- **Data extract**:
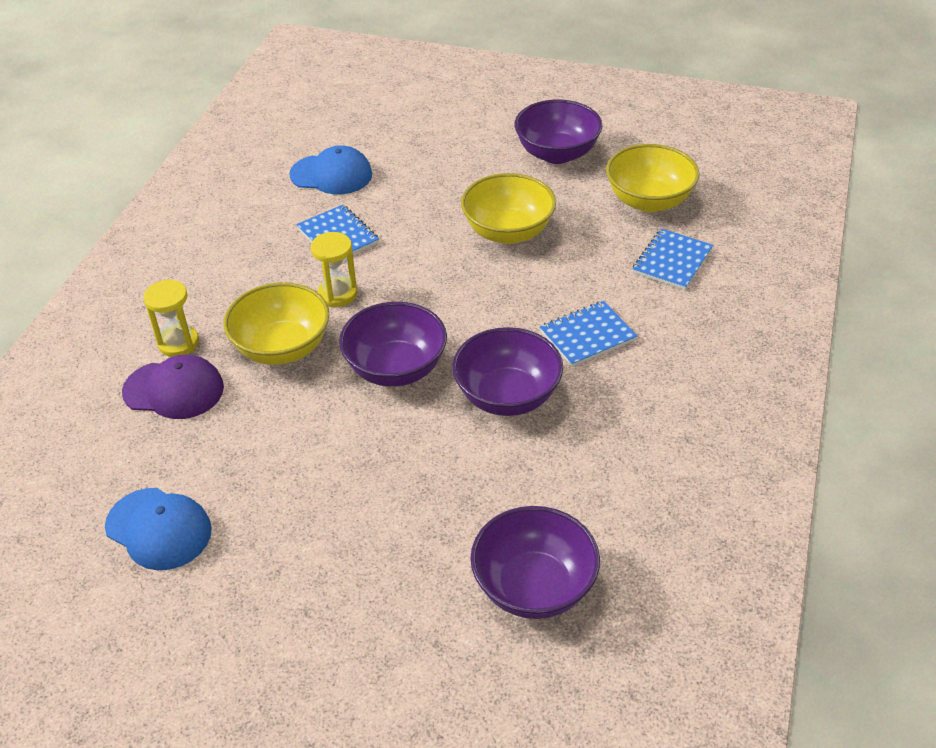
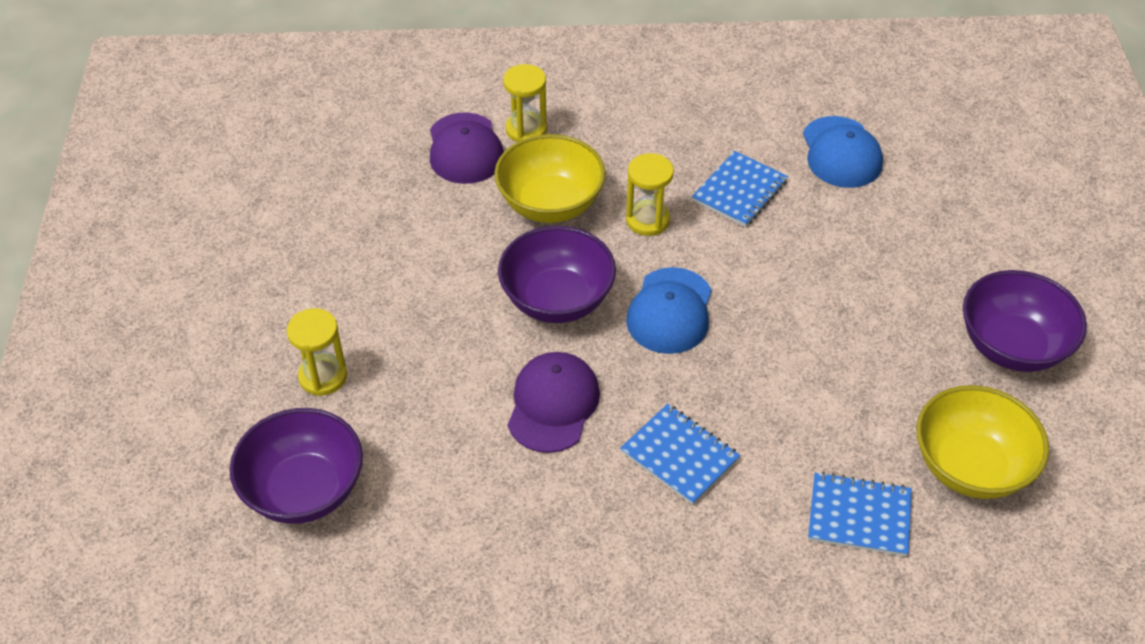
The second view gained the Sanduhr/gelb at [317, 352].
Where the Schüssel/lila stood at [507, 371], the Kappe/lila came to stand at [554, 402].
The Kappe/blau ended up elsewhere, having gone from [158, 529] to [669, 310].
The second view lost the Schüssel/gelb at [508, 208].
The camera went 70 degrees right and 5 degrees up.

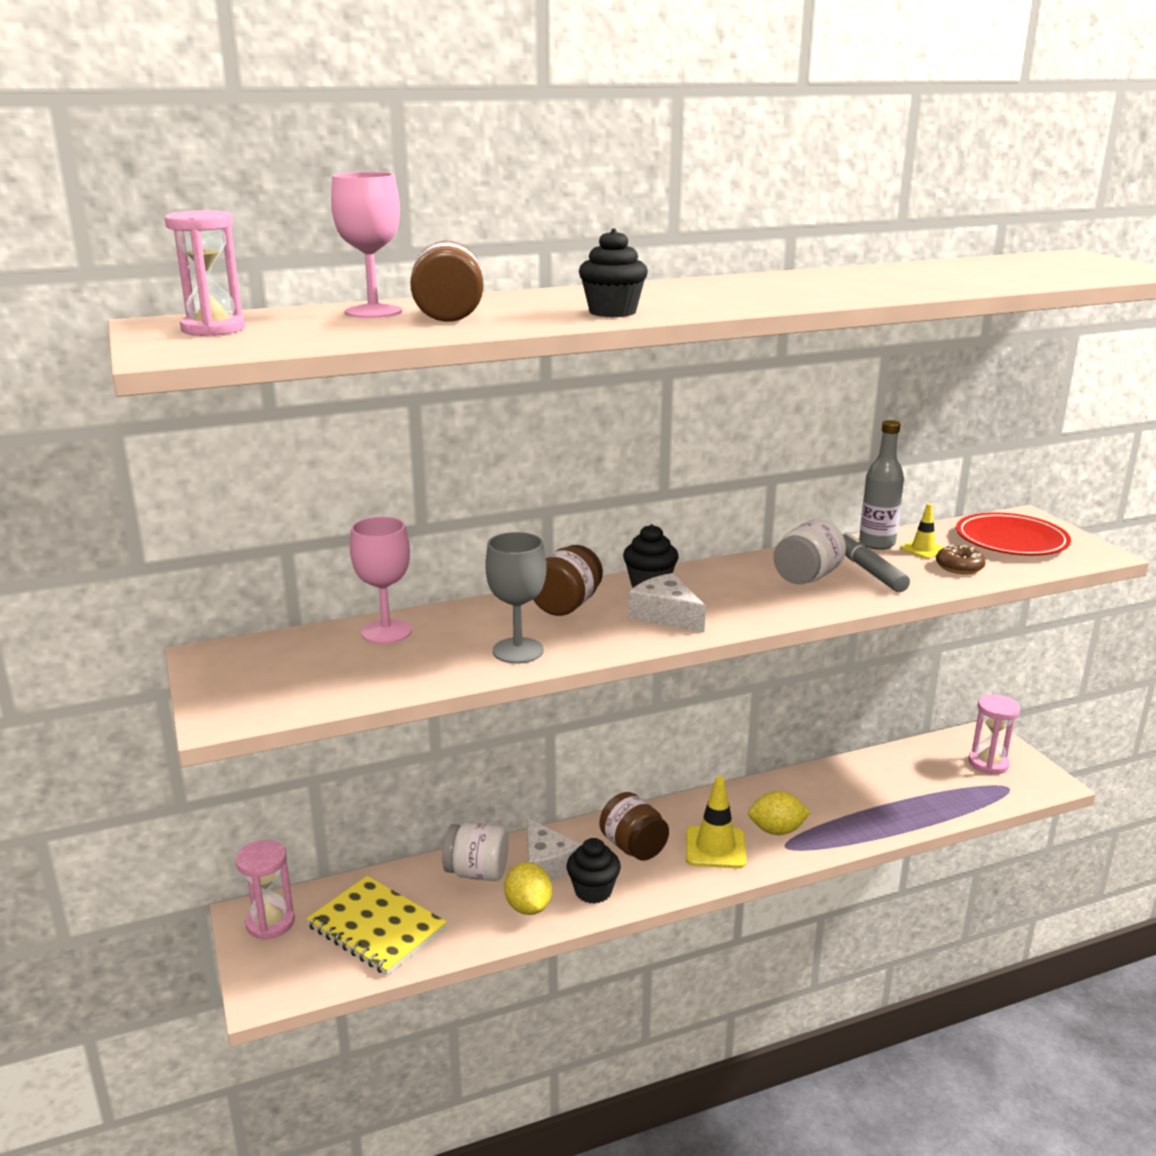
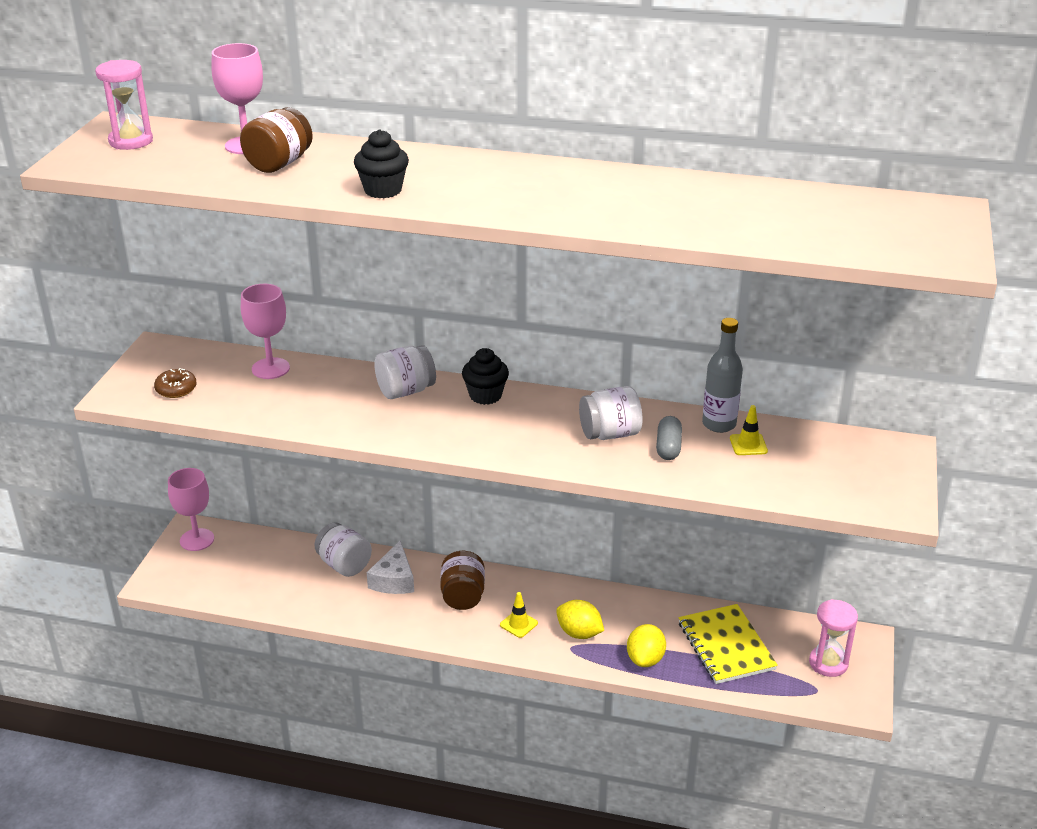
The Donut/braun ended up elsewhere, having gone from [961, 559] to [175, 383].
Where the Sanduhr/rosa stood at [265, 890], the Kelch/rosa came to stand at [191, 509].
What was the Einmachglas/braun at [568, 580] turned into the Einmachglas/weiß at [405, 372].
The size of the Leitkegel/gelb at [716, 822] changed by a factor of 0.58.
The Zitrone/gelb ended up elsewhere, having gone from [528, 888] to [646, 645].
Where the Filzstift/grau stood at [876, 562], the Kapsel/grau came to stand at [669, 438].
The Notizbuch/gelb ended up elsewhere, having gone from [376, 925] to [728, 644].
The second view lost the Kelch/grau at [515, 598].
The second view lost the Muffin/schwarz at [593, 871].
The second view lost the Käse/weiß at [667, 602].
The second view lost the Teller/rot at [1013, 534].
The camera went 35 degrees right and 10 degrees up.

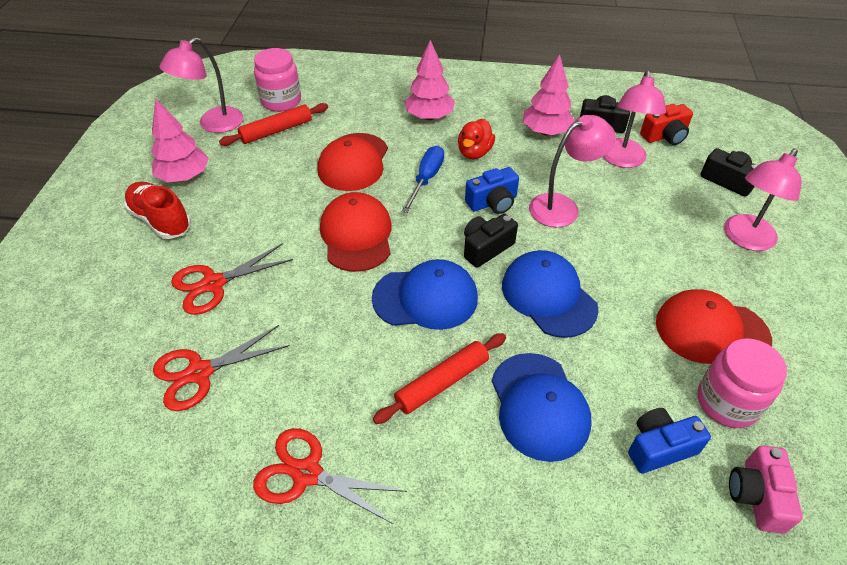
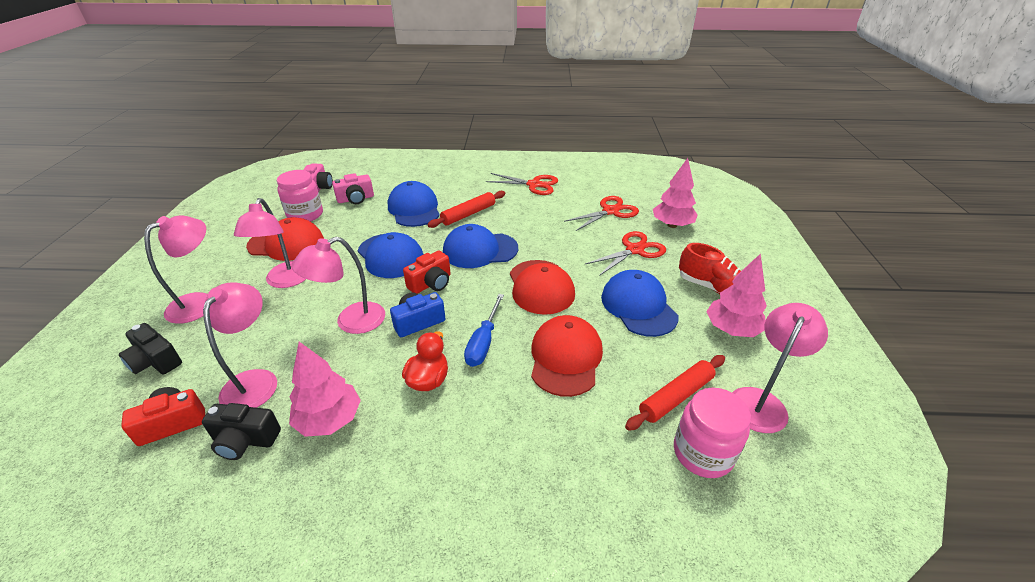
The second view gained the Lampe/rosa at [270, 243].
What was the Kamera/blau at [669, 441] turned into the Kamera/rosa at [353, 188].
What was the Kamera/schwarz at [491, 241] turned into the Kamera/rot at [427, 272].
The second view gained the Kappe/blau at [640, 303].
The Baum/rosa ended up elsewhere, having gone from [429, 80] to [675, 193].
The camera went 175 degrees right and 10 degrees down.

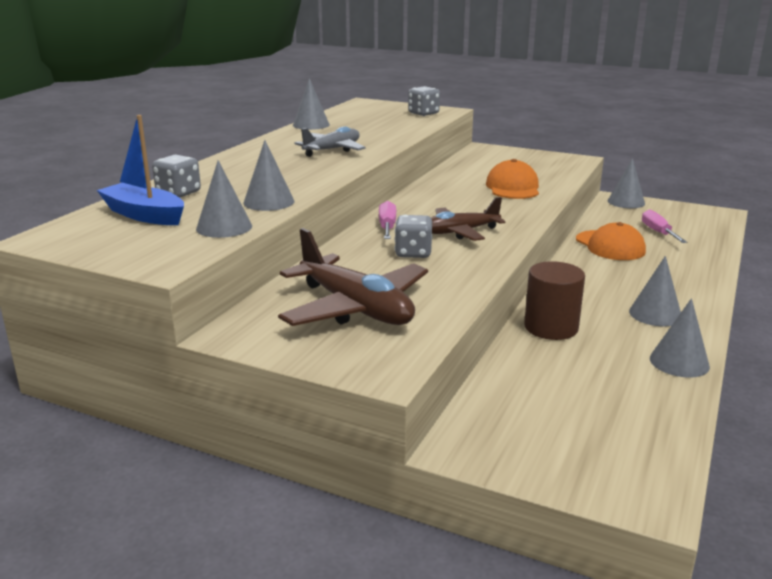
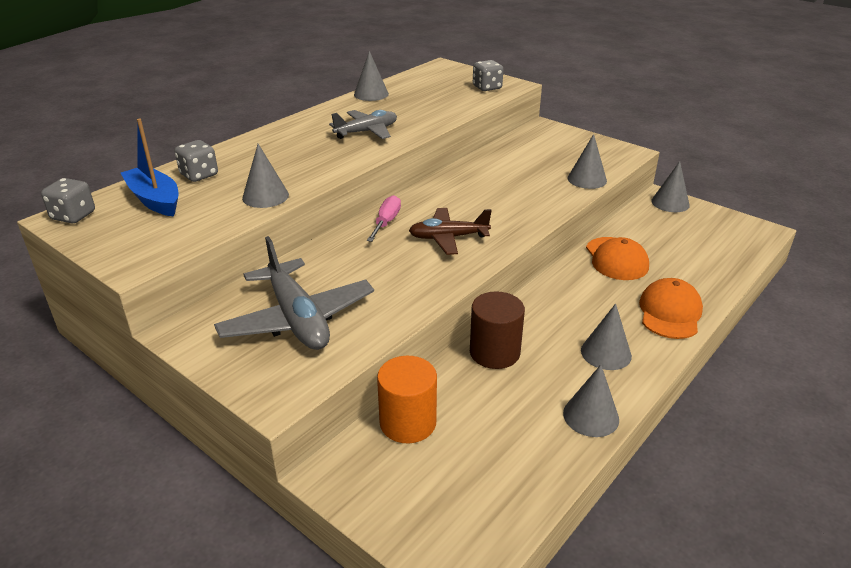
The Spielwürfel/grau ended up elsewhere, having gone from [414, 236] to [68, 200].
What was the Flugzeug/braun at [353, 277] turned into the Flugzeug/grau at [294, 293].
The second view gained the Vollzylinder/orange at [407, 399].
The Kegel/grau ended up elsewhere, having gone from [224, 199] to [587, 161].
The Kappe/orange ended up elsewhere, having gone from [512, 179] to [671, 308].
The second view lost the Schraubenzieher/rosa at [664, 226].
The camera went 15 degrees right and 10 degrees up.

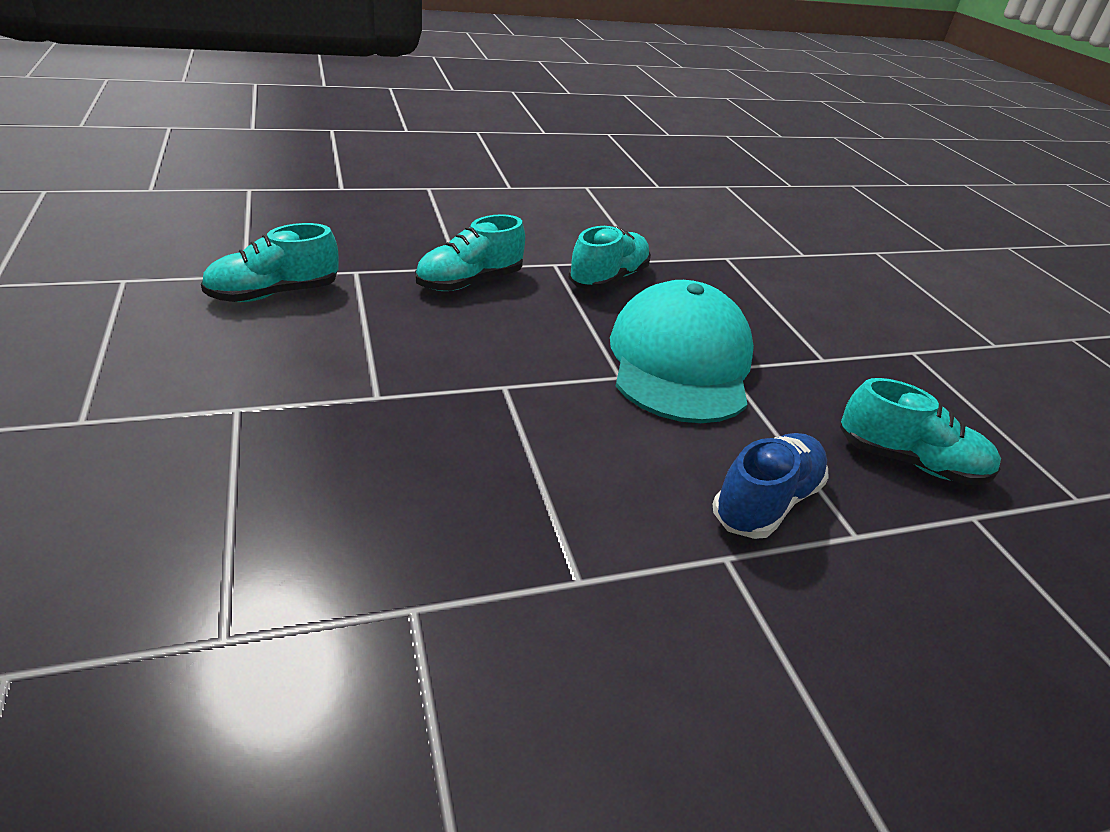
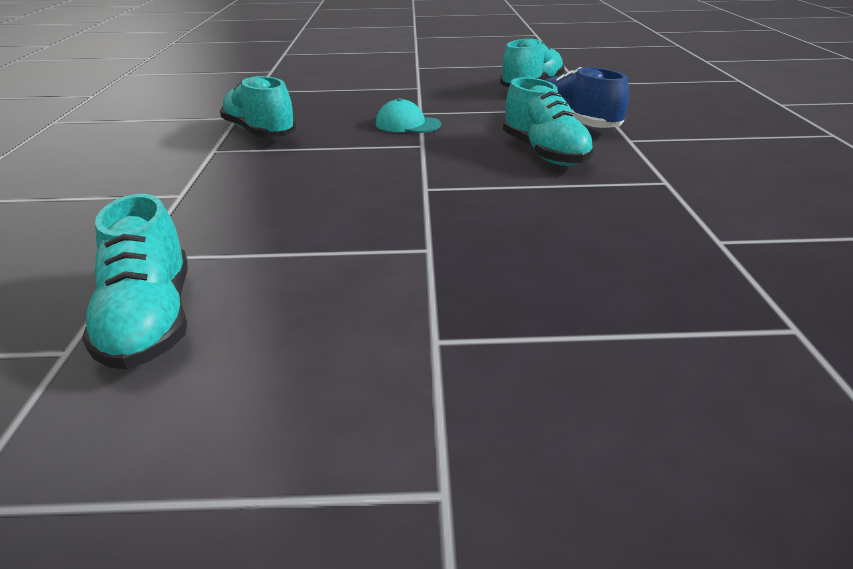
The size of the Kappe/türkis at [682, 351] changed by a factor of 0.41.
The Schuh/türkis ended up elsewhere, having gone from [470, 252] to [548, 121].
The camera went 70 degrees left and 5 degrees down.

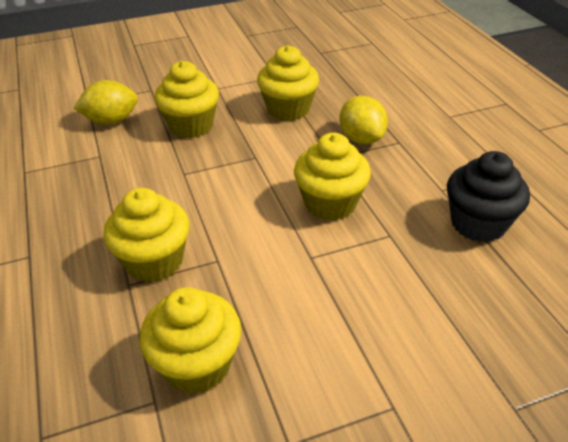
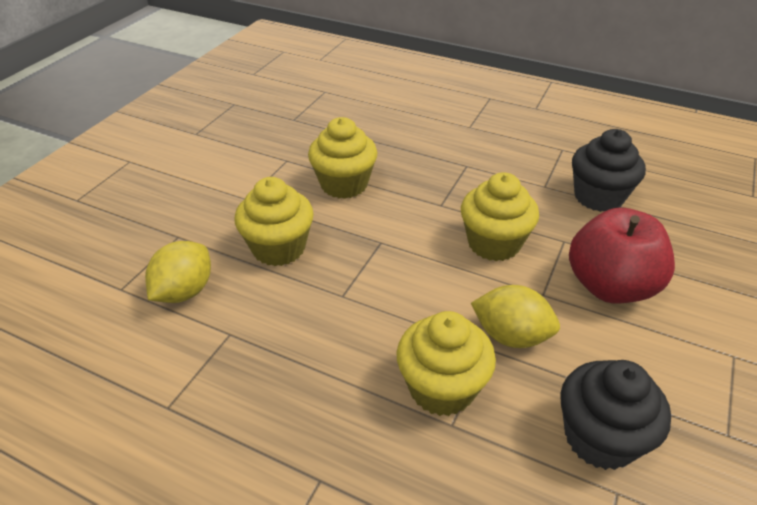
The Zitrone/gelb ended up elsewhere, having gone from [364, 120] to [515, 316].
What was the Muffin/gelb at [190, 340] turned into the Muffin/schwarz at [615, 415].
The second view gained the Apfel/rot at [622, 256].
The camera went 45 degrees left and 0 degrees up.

- **The task**: Retype exactly the lines of the data above that fall between the line with "The Kappe/blau ended" and the line with "The second view lost the Schüssel/gelb", inclusive, and add nothing.

- **Answer box**:
The Kappe/blau ended up elsewhere, having gone from [158, 529] to [669, 310].
The second view lost the Schüssel/gelb at [508, 208].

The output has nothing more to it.